**About this task**
Set down the records exactly as they stand, except for any pictures, which you should omit.
-------- Data under study
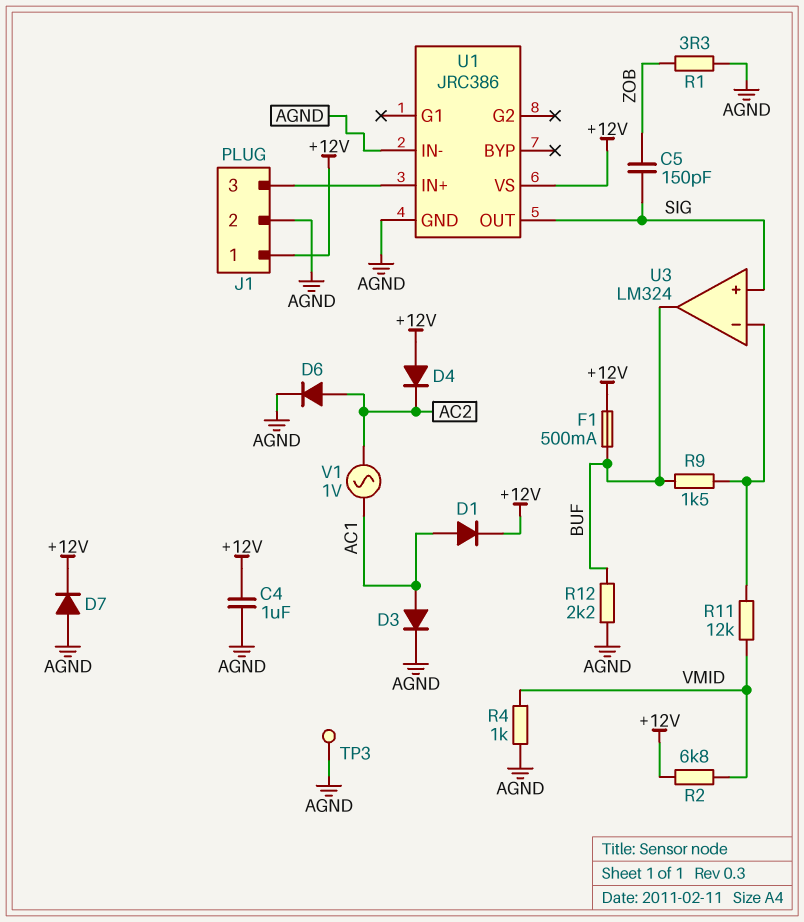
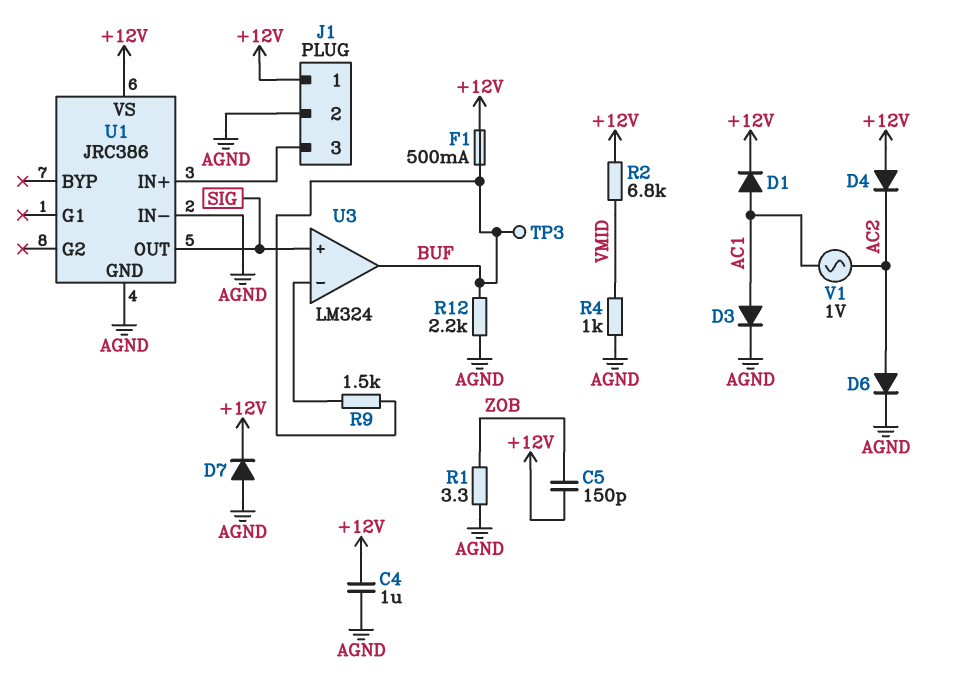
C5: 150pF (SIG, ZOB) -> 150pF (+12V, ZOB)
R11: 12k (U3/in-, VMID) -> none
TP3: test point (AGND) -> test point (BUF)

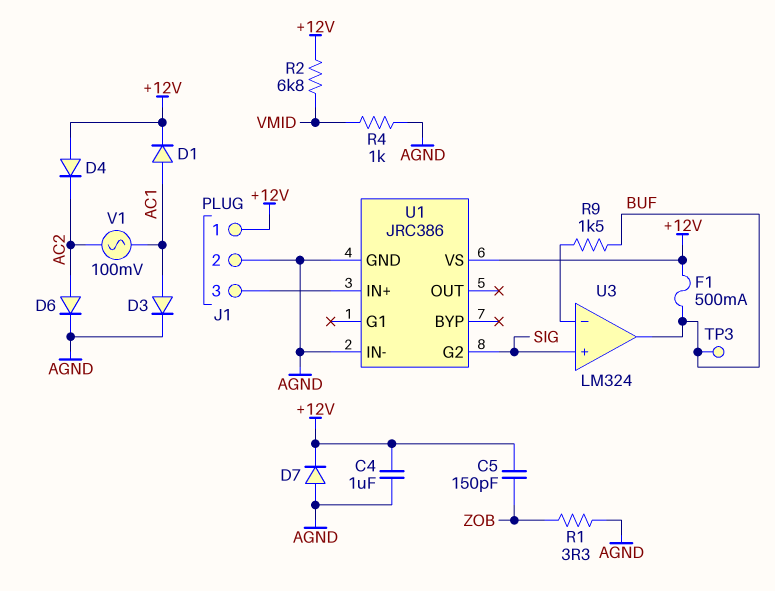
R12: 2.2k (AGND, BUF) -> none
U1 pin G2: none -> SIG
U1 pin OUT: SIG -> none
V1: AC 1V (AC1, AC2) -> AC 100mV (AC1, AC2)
----------------
**Answer space**
C5: 150pF (SIG, ZOB) -> 150pF (+12V, ZOB)
R11: 12k (U3/in-, VMID) -> none
TP3: test point (AGND) -> test point (BUF)

R12: 2.2k (AGND, BUF) -> none
U1 pin G2: none -> SIG
U1 pin OUT: SIG -> none
V1: AC 1V (AC1, AC2) -> AC 100mV (AC1, AC2)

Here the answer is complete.